Revision comparison data:
____________________
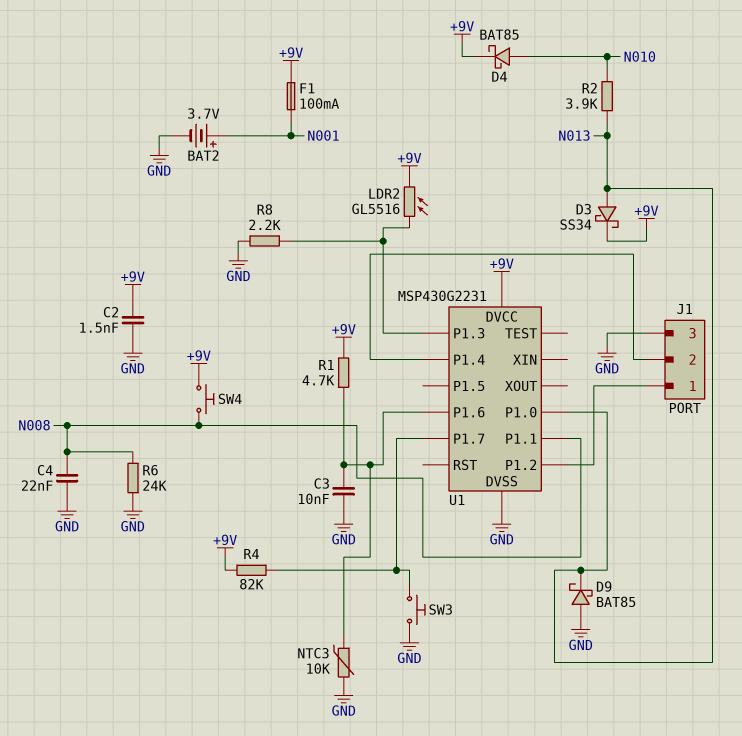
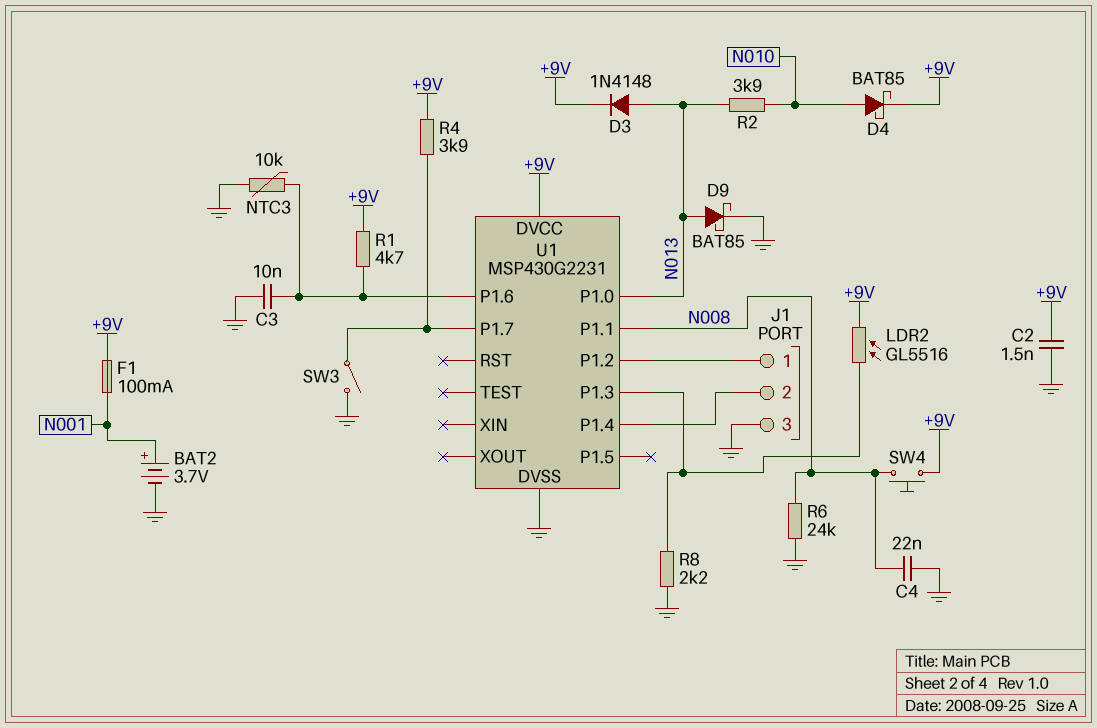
D3: schottky SS34 (A N013, K +9V) -> diode 1N4148 (A N013, K +9V)
D9: schottky BAT85 (A GND, K N013) -> schottky BAT85 (A N013, K GND)
R4: 82k (+9V, U1/P1.7) -> 3.9k (+9V, U1/P1.7)
SW3: button (GND, U1/P1.7) -> switch (GND, U1/P1.7)

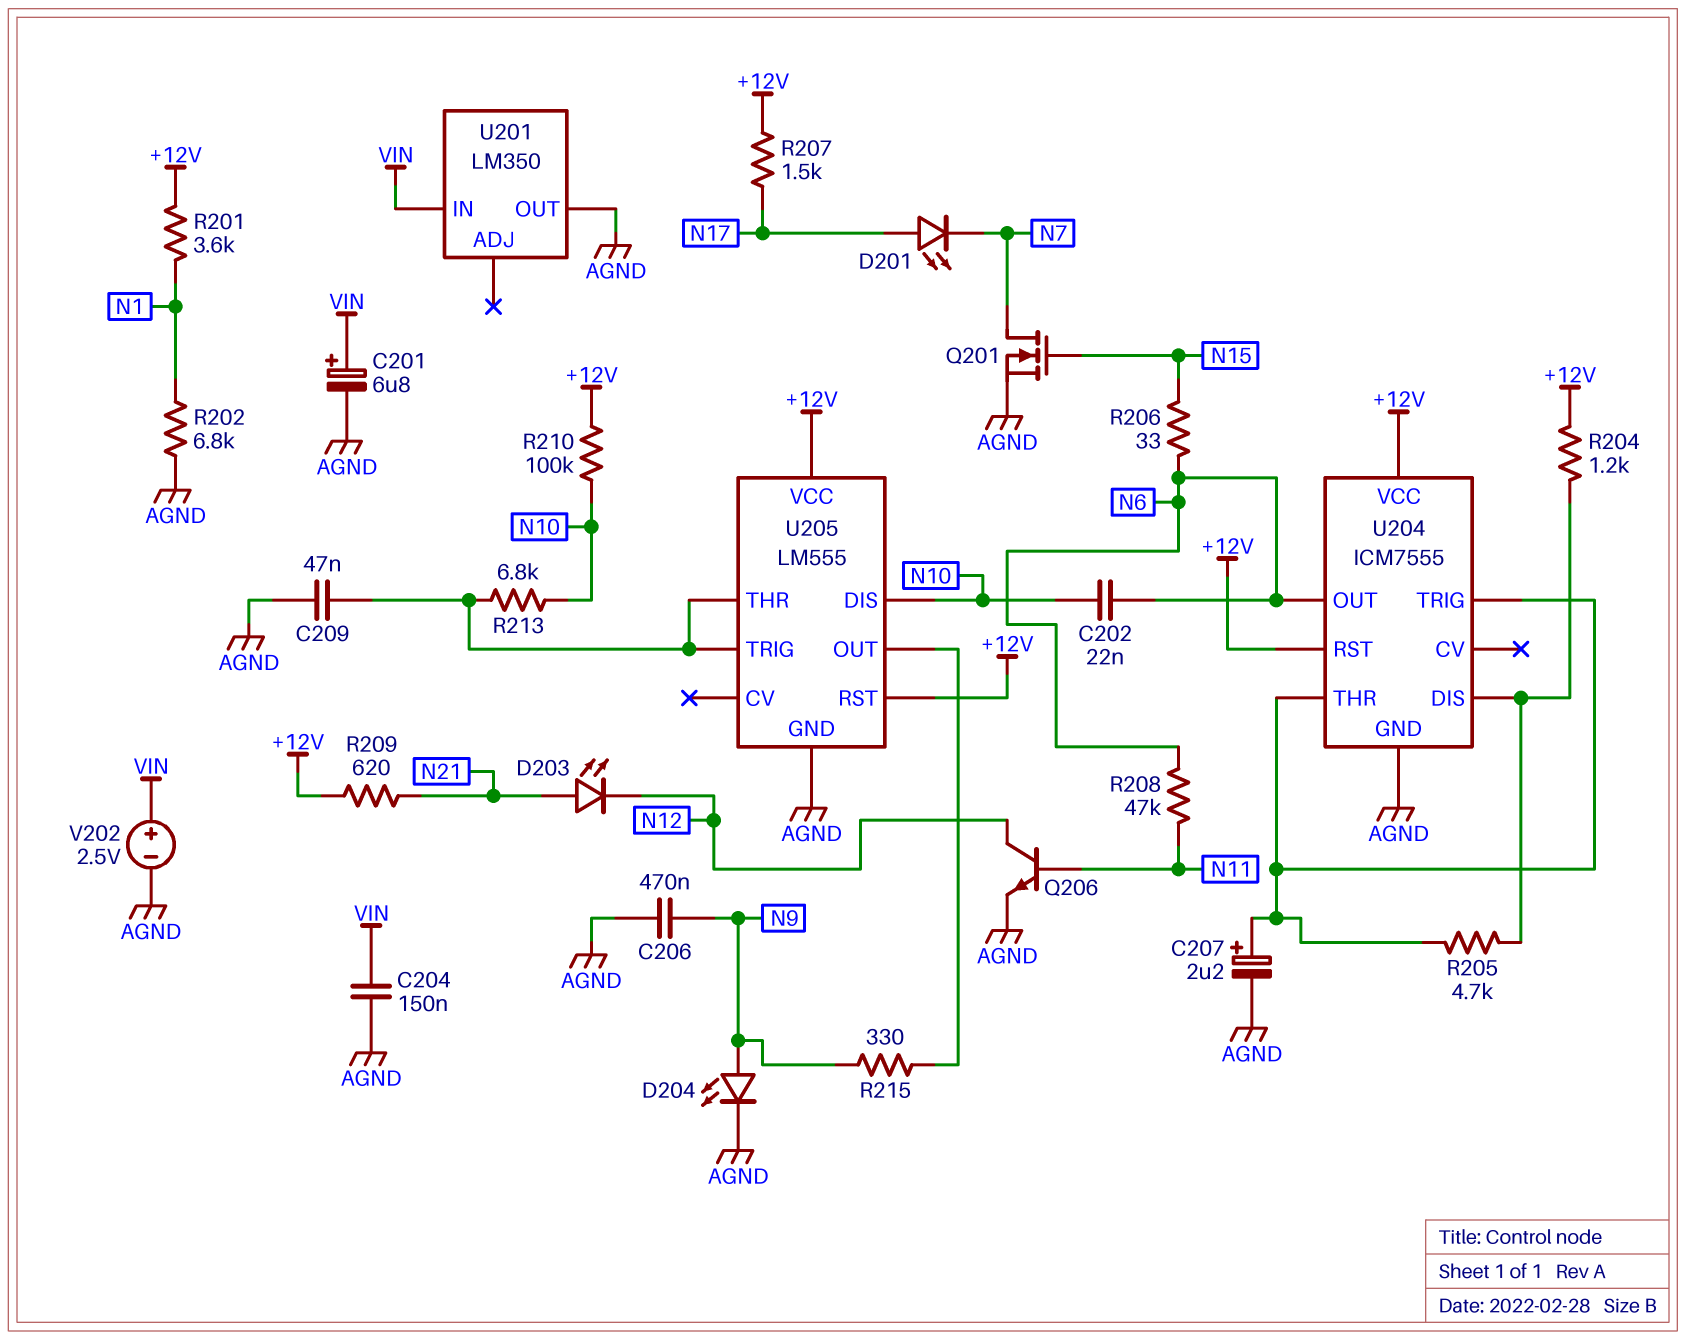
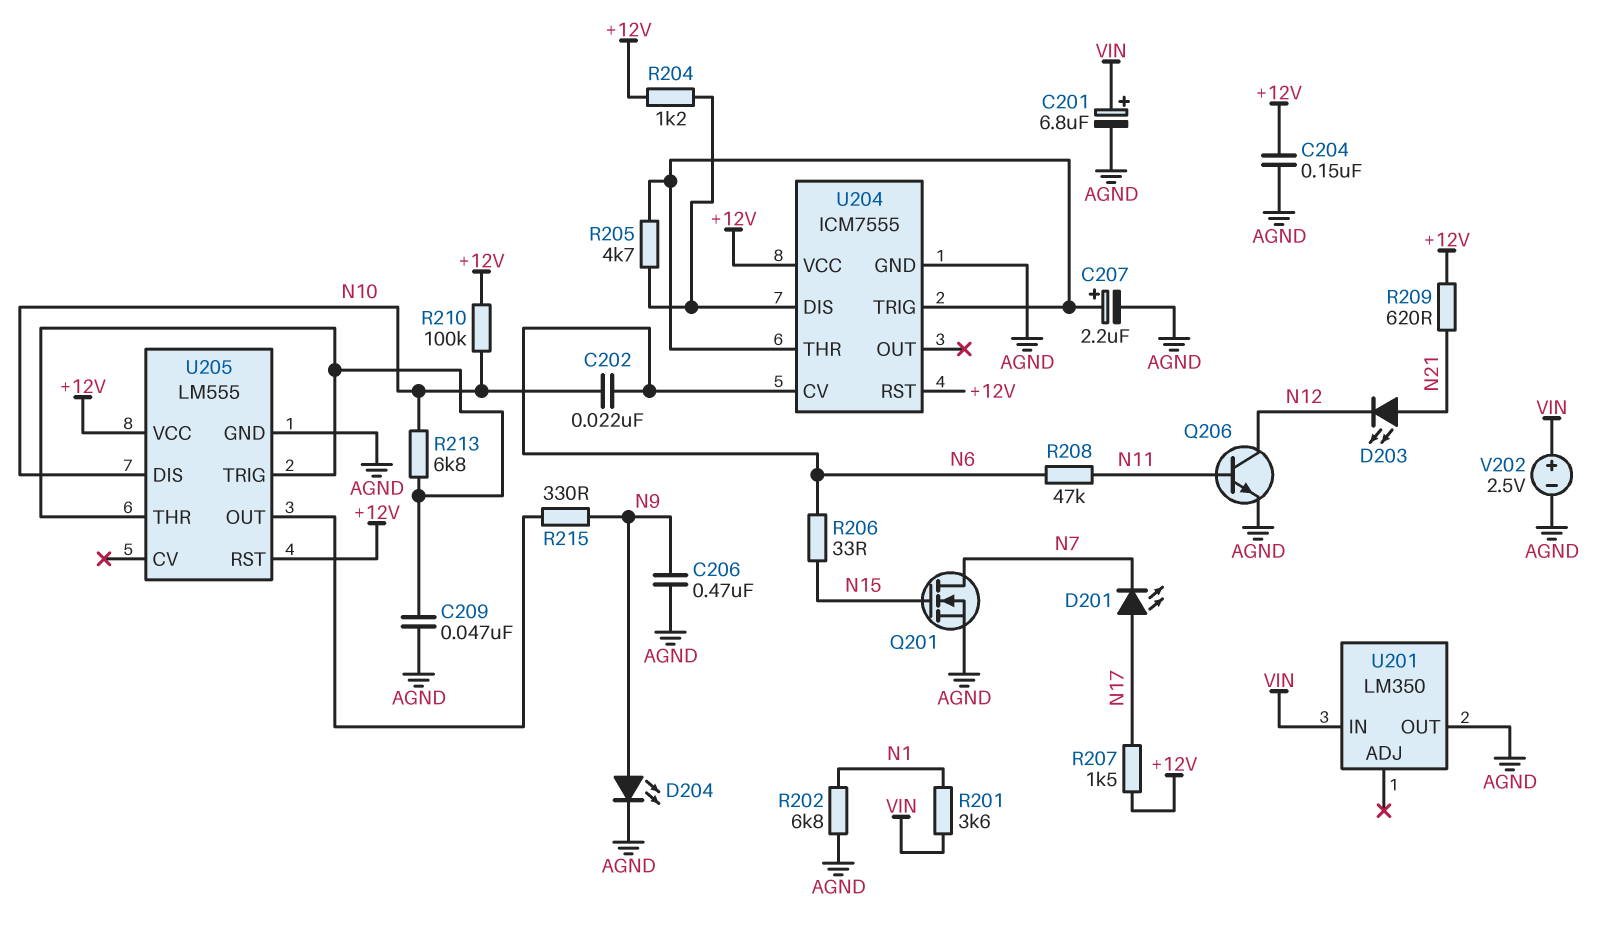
C204: 150nF (AGND, VIN) -> 150nF (+12V, AGND)
R201: 3.6k (+12V, N1) -> 3.6k (N1, VIN)
U204 pin CV: none -> N6
U204 pin OUT: N6 -> none

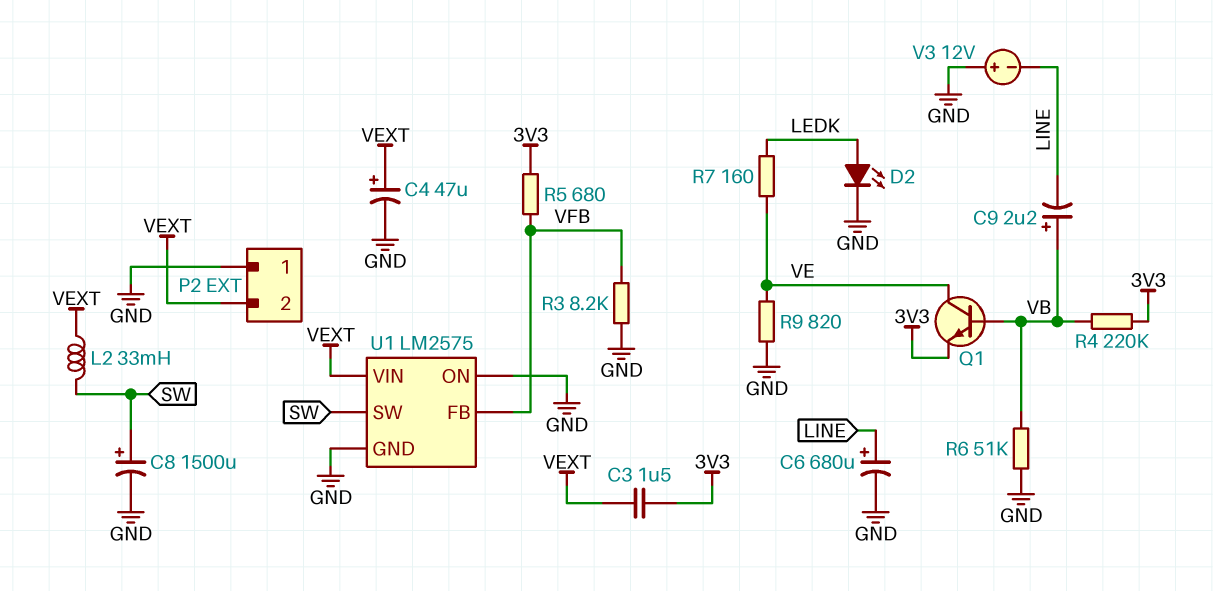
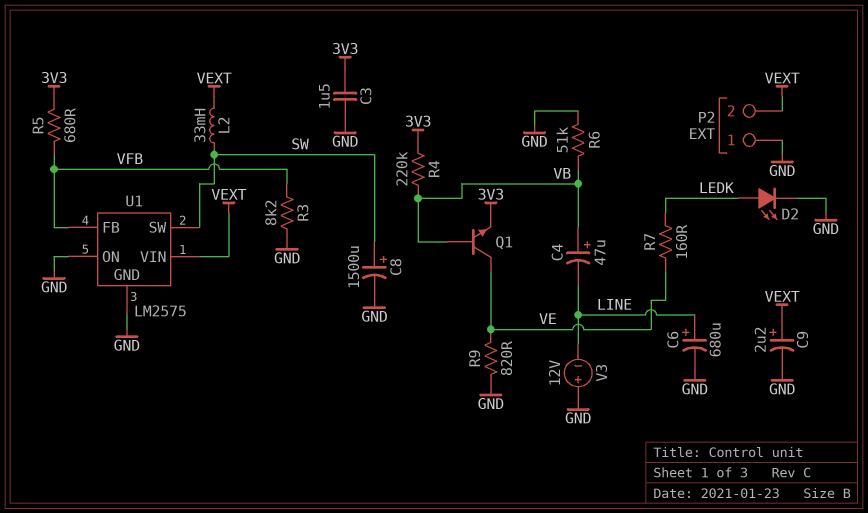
C3: 1.5uF (3V3, VEXT) -> 1.5uF (3V3, GND)
C4: 47uF (plus VEXT, minus GND) -> 47uF (plus VB, minus LINE)
C9: 2.2uF (plus VB, minus LINE) -> 2.2uF (plus VEXT, minus GND)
____________________
§ PROBLEM STATEMENT: Please give again only the lines from the one containing "R201: 3.6k (+12V, N1) -> 3.6k (N1, VIN)" through the last line of the entries above, exactly as they stand and without pictures.

§ EXERCISE OUTPUT:
R201: 3.6k (+12V, N1) -> 3.6k (N1, VIN)
U204 pin CV: none -> N6
U204 pin OUT: N6 -> none

C3: 1.5uF (3V3, VEXT) -> 1.5uF (3V3, GND)
C4: 47uF (plus VEXT, minus GND) -> 47uF (plus VB, minus LINE)
C9: 2.2uF (plus VB, minus LINE) -> 2.2uF (plus VEXT, minus GND)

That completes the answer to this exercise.